--- Records for the task Enclosed Below ---
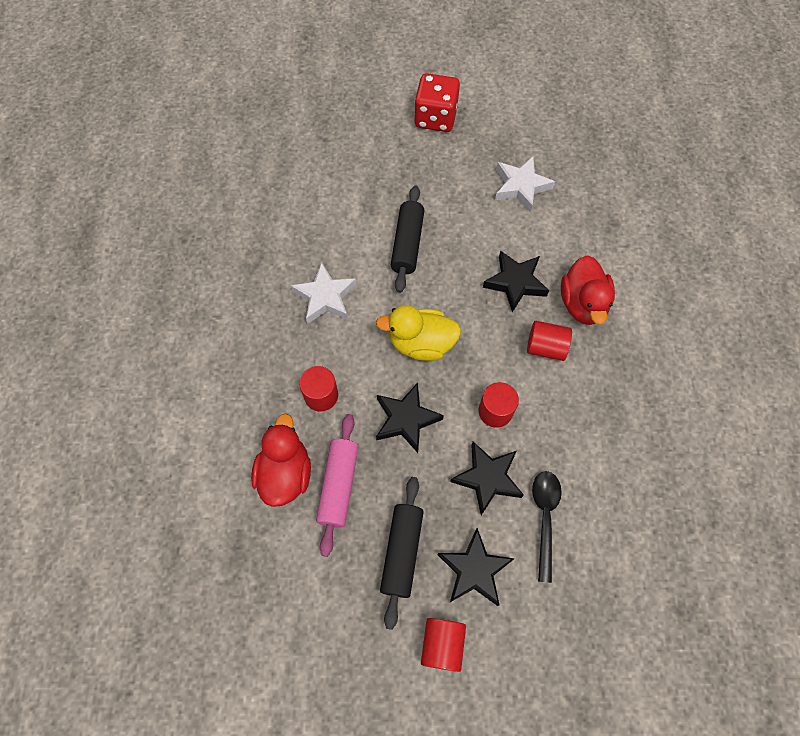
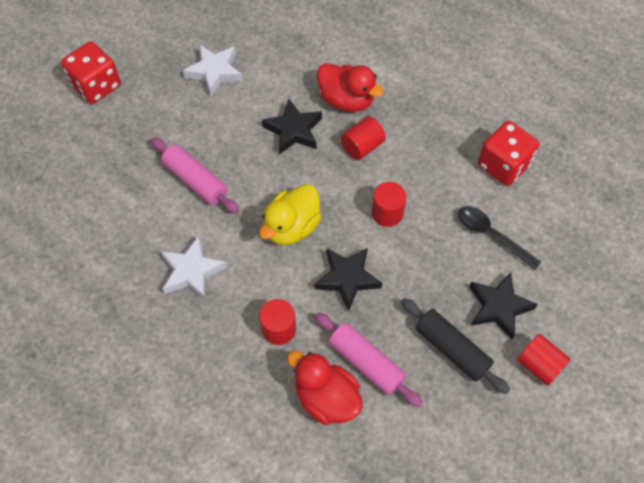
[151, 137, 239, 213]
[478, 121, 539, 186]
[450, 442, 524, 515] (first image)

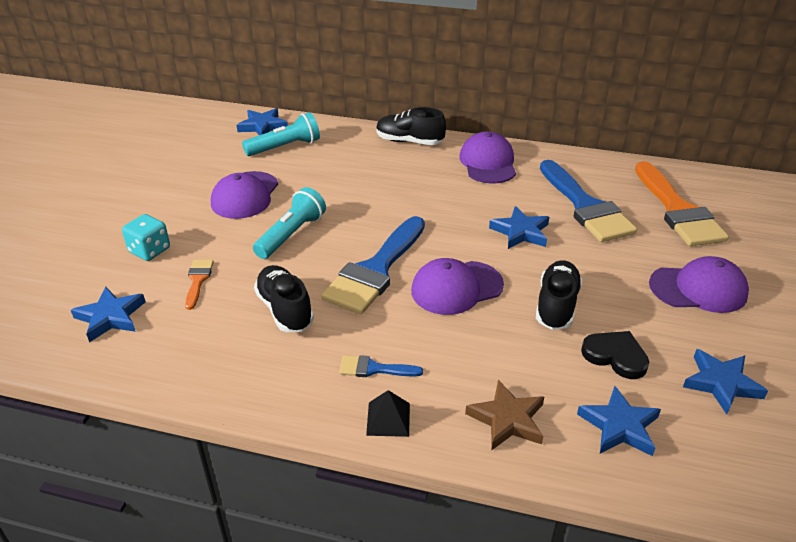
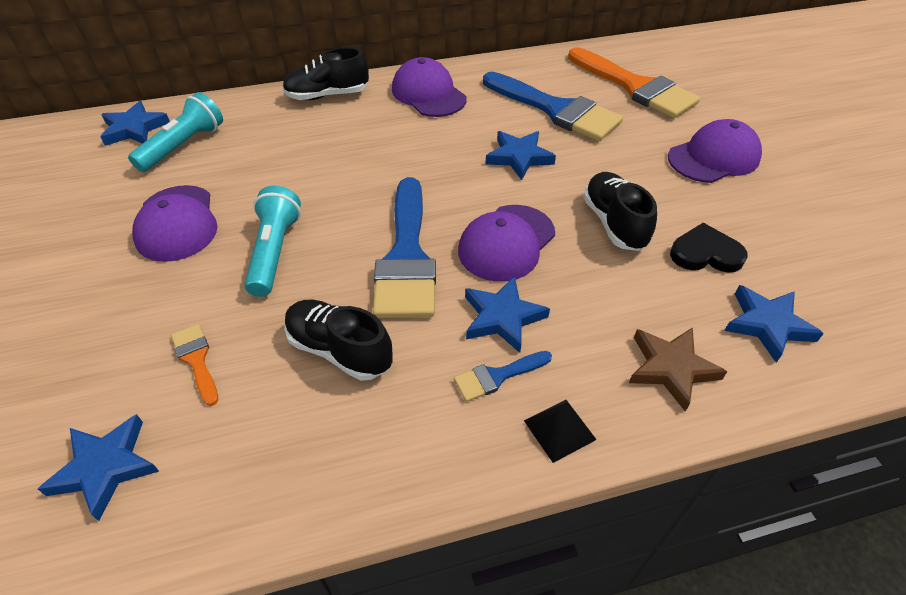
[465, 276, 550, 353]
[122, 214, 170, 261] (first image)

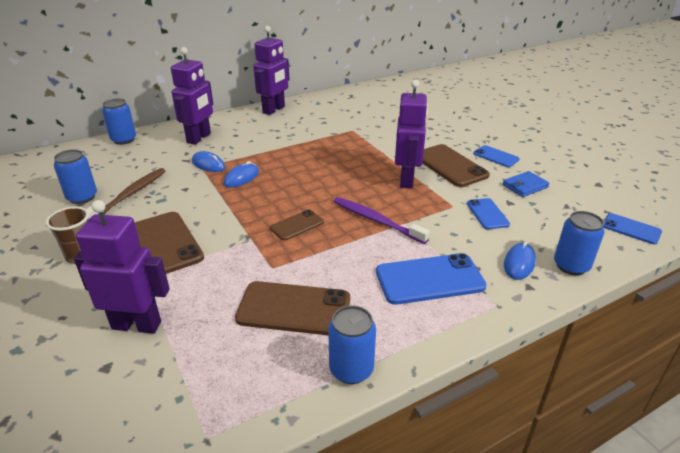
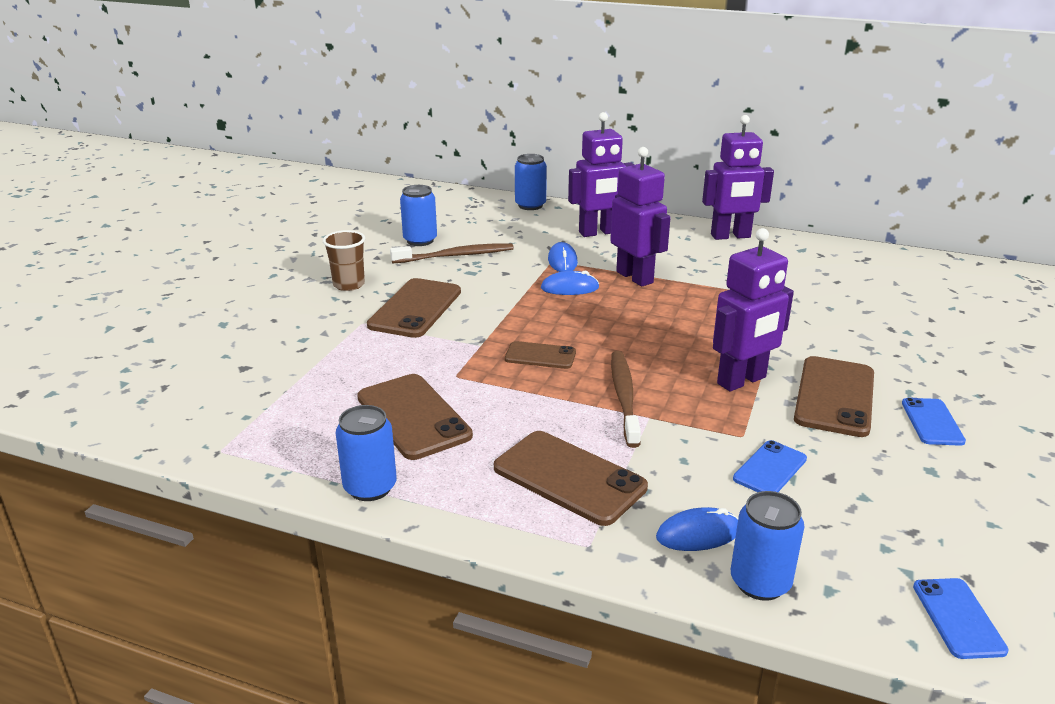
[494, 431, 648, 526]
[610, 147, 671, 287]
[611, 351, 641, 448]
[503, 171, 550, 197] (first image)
--- End of Enclosed Records for the task ---
--- Records for the task Enclosed Below ---
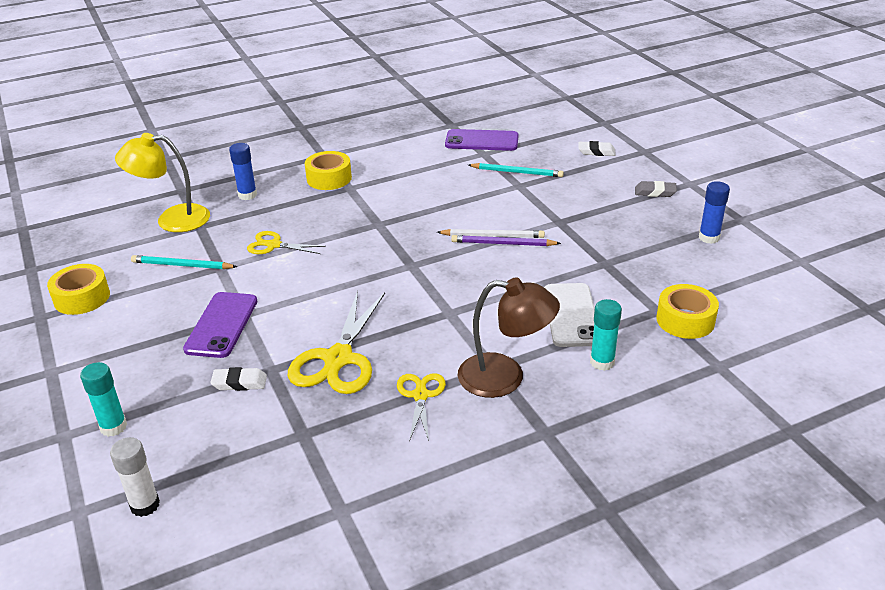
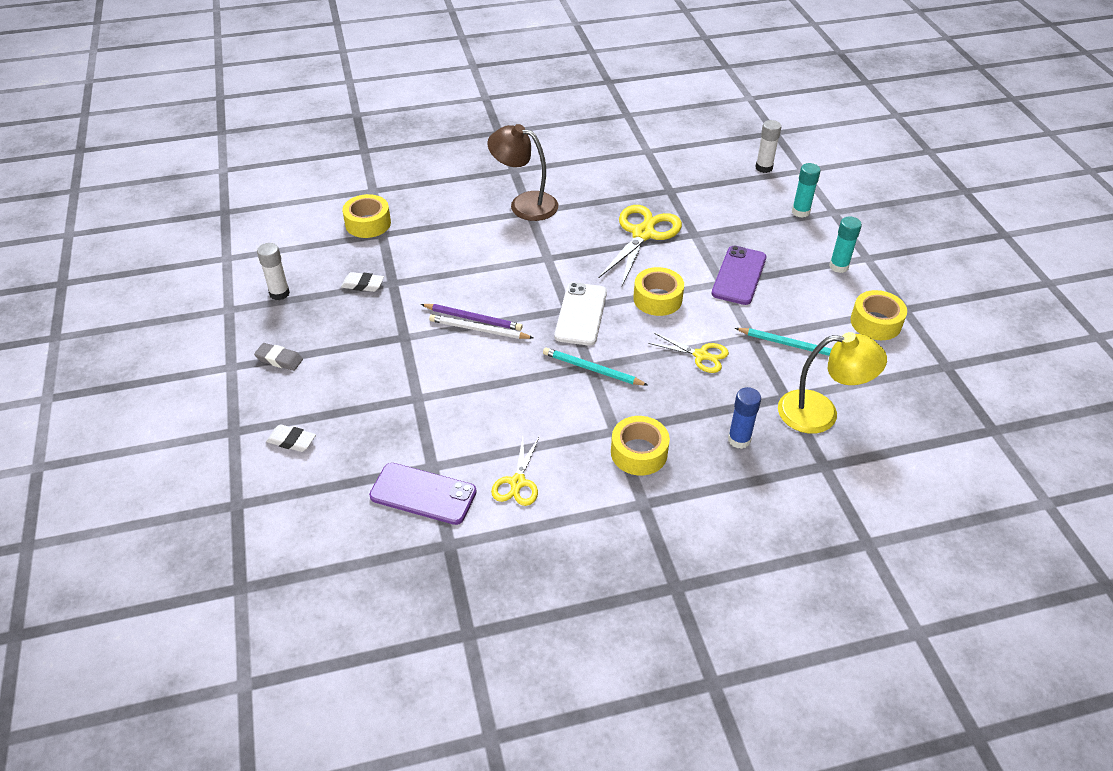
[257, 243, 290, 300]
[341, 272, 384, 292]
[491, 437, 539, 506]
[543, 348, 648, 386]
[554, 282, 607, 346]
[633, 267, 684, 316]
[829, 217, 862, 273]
--- End of Enclosed Records for the task ---
Action item: Using the data above, retype exactly the lines from the line with "[151, 137, 239, 213]" to the line with "[503, 171, 550, 197] (first image)", inclusive. No pictures and nothing else.

Answer to this exercise:
[151, 137, 239, 213]
[478, 121, 539, 186]
[450, 442, 524, 515] (first image)

[465, 276, 550, 353]
[122, 214, 170, 261] (first image)

[494, 431, 648, 526]
[610, 147, 671, 287]
[611, 351, 641, 448]
[503, 171, 550, 197] (first image)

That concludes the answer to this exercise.